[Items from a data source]
Segment Open

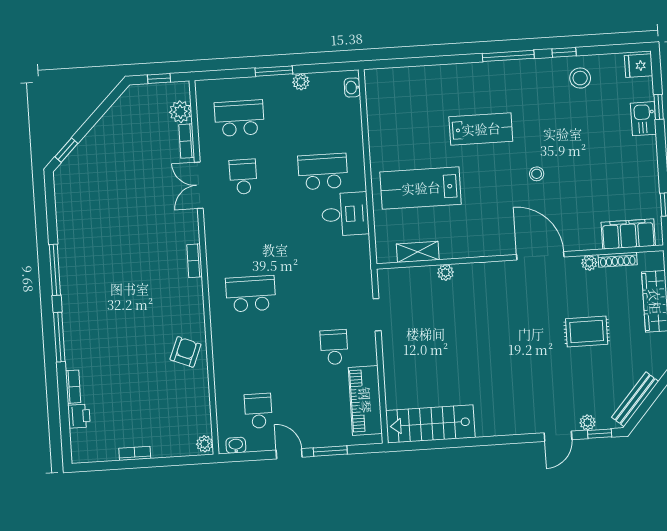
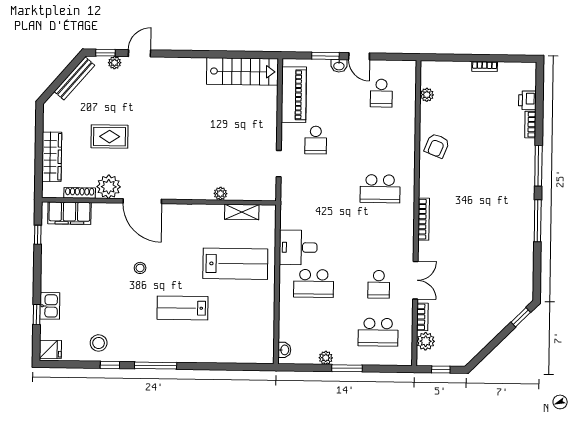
bookcase: (195, 261) -> (424, 219), width x1.56
plant: (589, 263) -> (109, 187), width x1.88, depth x1.88
plant: (205, 444) -> (427, 95), moved
washbasin: (236, 445) -> (339, 66), moved

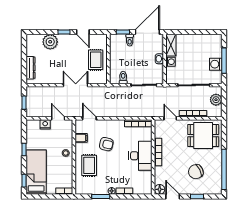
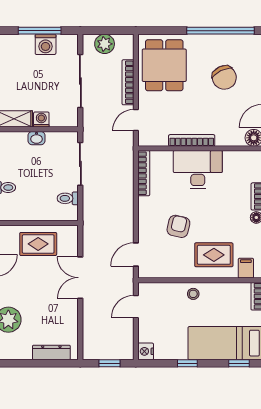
nightstand: (45, 124) -> (146, 351), moved
filing cabinet: (81, 138) -> (246, 268), moved

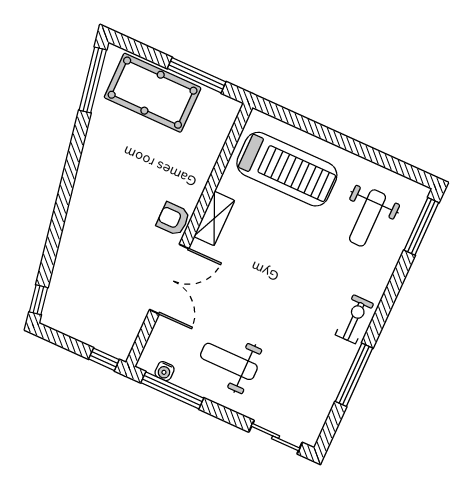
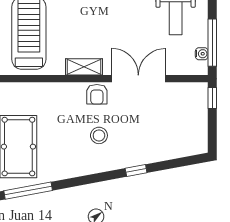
stool: (121, 198) -> (99, 135), added
window: (38, 300) -> (136, 171), moved

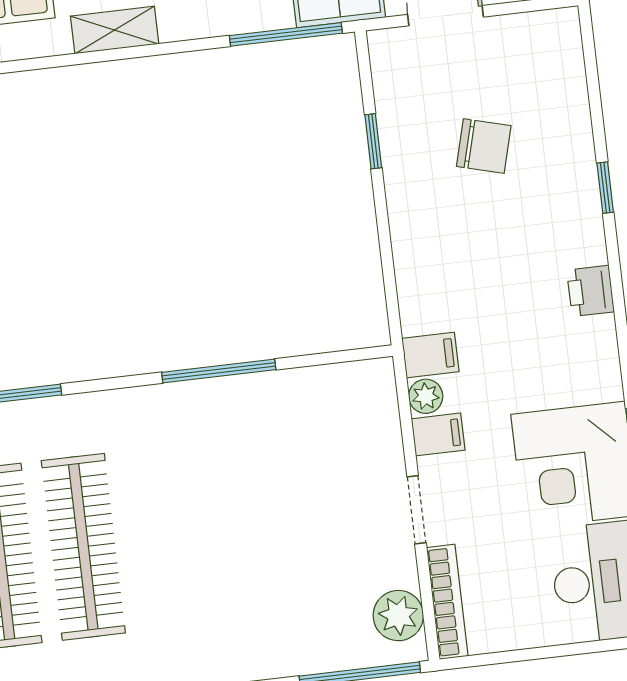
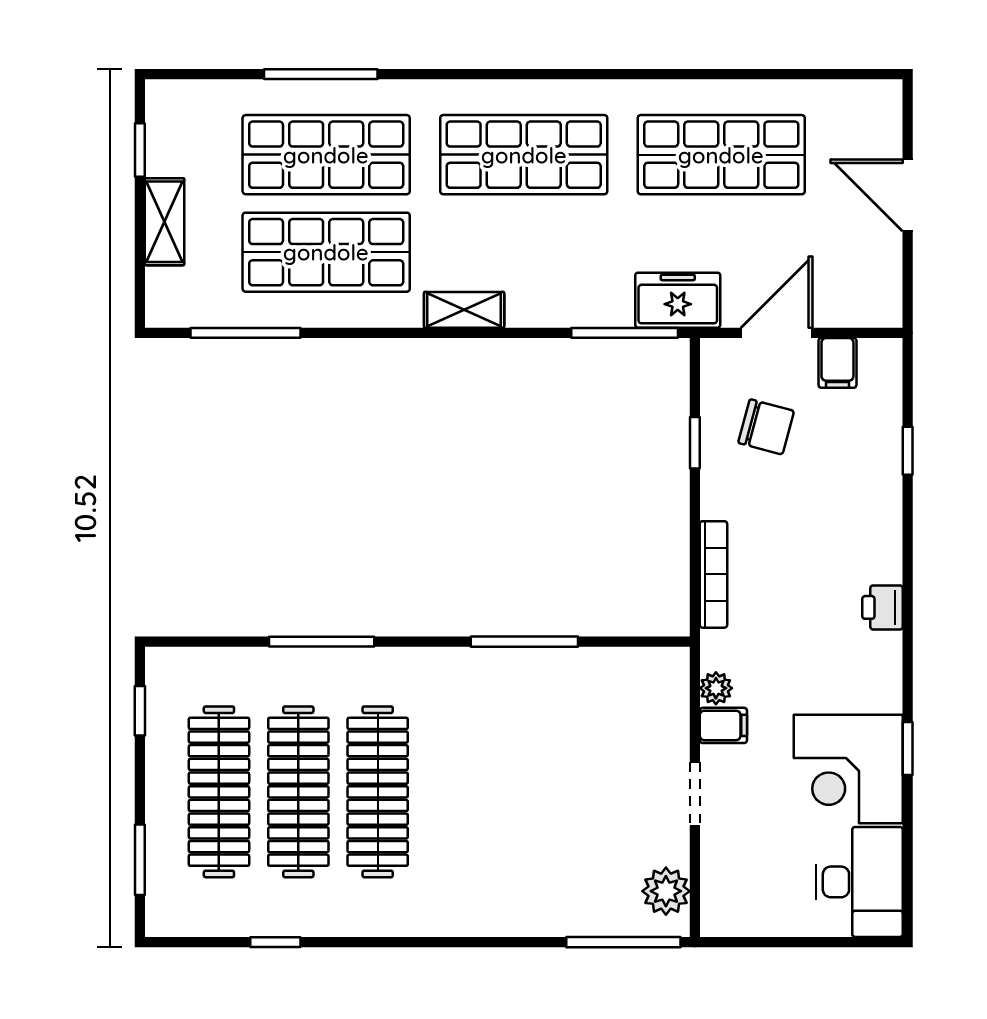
chair: (484, 146) -> (766, 427), moved
window: (605, 188) -> (908, 451), moved
filing cabinet: (430, 355) -> (837, 363), moved, turned 90
bookcase: (447, 602) -> (713, 574), moved

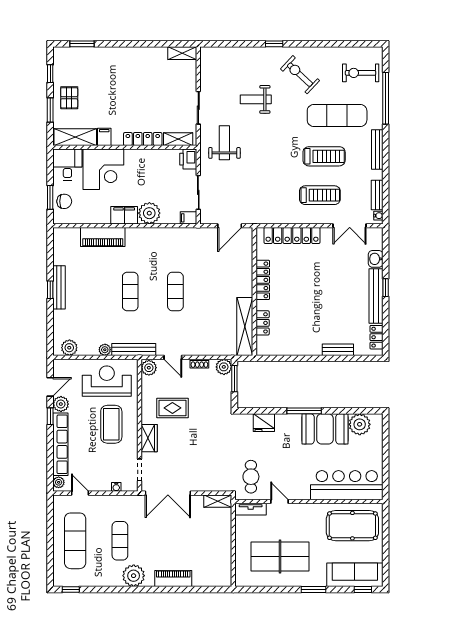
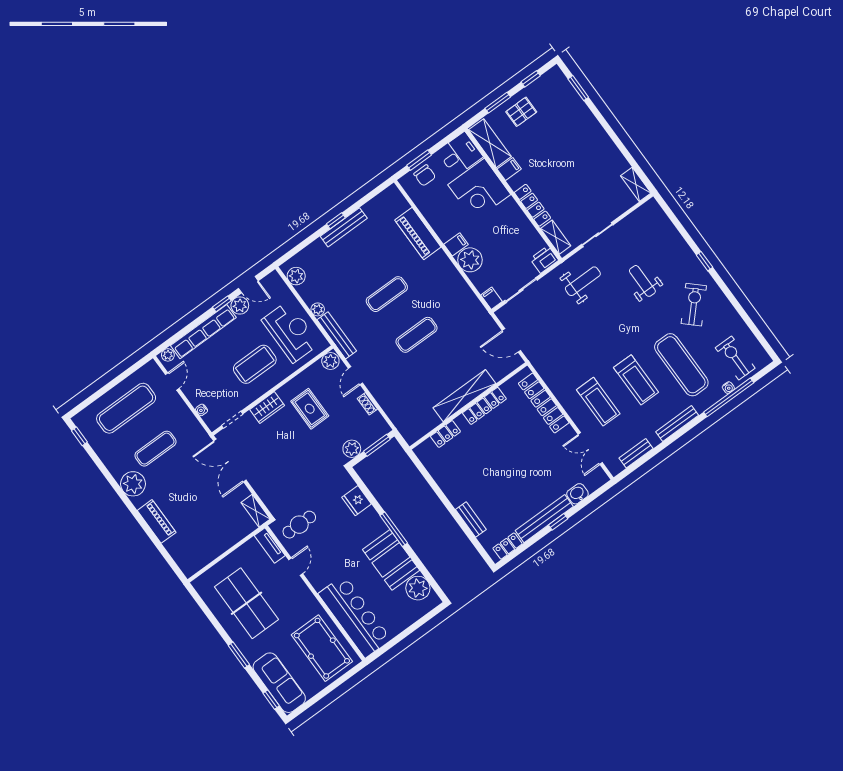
filing cabinet: (124, 215) -> (456, 244), width x0.50
water cooler: (378, 216) -> (728, 388), moved
shelving: (245, 327) -> (464, 396), moved
plant: (224, 367) -> (352, 449), moved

Segment Closed

● **Activity**:
Your copy of the entries must be exact and must not include any of their pictures.

● **Answer to the exercise**:
bookcase: (195, 261) -> (424, 219), width x1.56
plant: (589, 263) -> (109, 187), width x1.88, depth x1.88
plant: (205, 444) -> (427, 95), moved
washbasin: (236, 445) -> (339, 66), moved

nightstand: (45, 124) -> (146, 351), moved
filing cabinet: (81, 138) -> (246, 268), moved

stool: (121, 198) -> (99, 135), added
window: (38, 300) -> (136, 171), moved

chair: (484, 146) -> (766, 427), moved
window: (605, 188) -> (908, 451), moved
filing cabinet: (430, 355) -> (837, 363), moved, turned 90
bookcase: (447, 602) -> (713, 574), moved

filing cabinet: (124, 215) -> (456, 244), width x0.50
water cooler: (378, 216) -> (728, 388), moved
shelving: (245, 327) -> (464, 396), moved
plant: (224, 367) -> (352, 449), moved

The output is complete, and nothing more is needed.